WHAT TO WORK ON:
Could you show all lines in the entries below that contain the string "yellow"?

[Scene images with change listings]

Segment Open

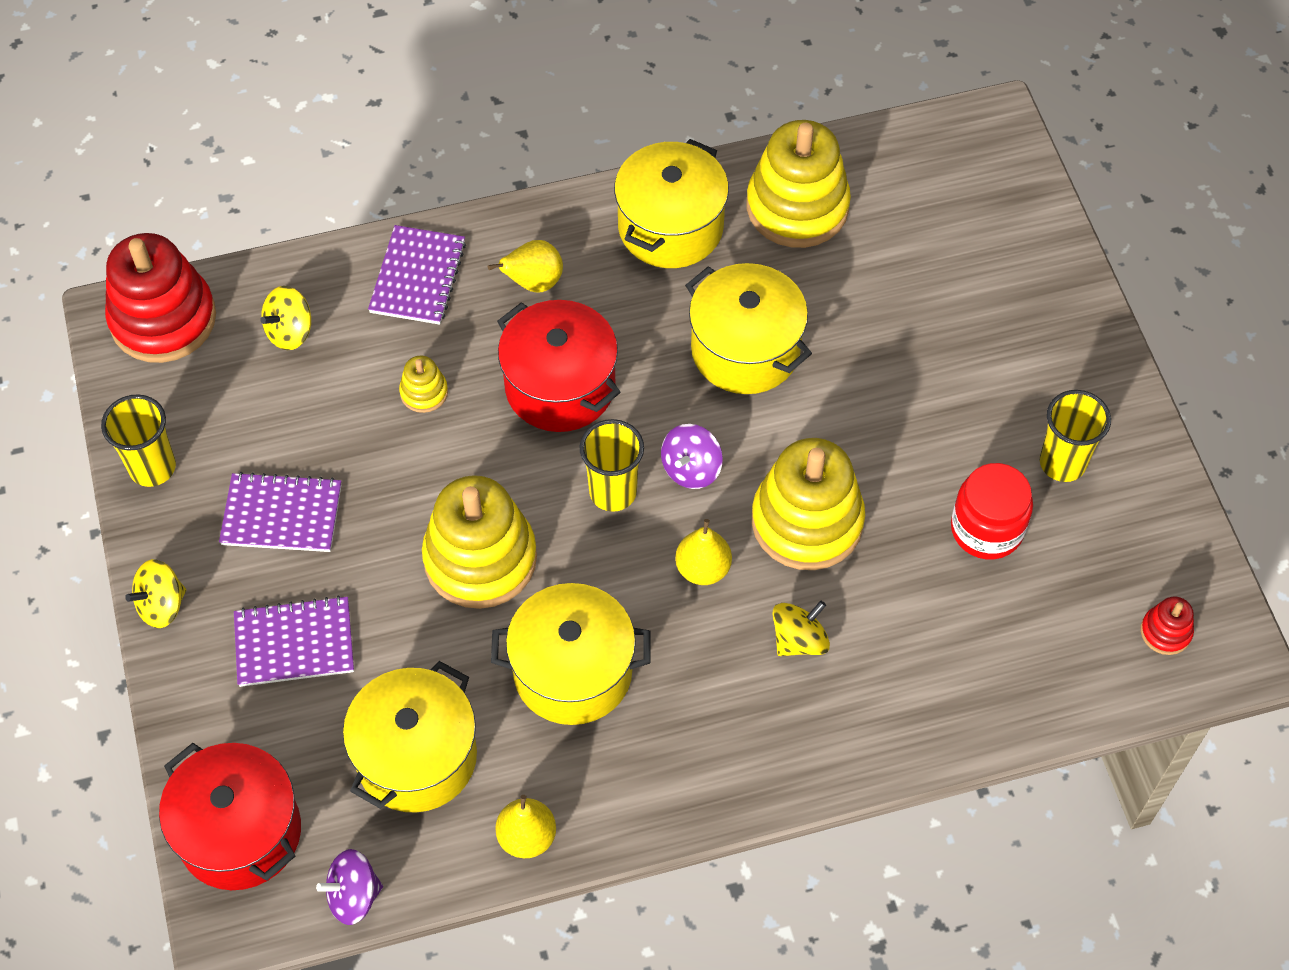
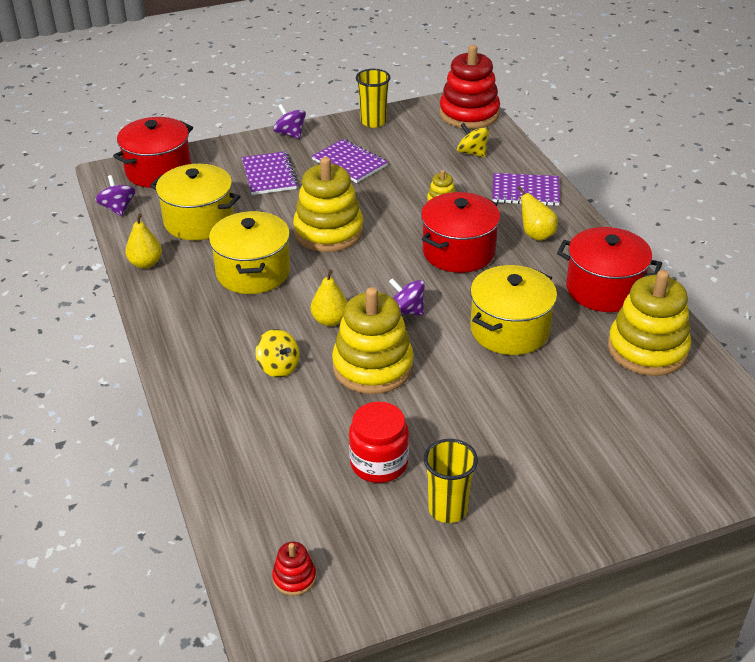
camera: 85 degrees right, 20 degrees down
yellow spinning top [125,559,186,628] -> purple spinning top [273,104,306,139]
purple notebook [219,472,341,552] -> purple notebook turned 45 degrees counterclockwise [312,139,388,183]
yellow cup [579,419,644,512] -> none
yellow pot [614,139,729,268] -> red pot [557,227,662,312]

Segment Closed

ANSWER TO THE EXERCISE:
yellow spinning top [125,559,186,628] -> purple spinning top [273,104,306,139]
yellow cup [579,419,644,512] -> none
yellow pot [614,139,729,268] -> red pot [557,227,662,312]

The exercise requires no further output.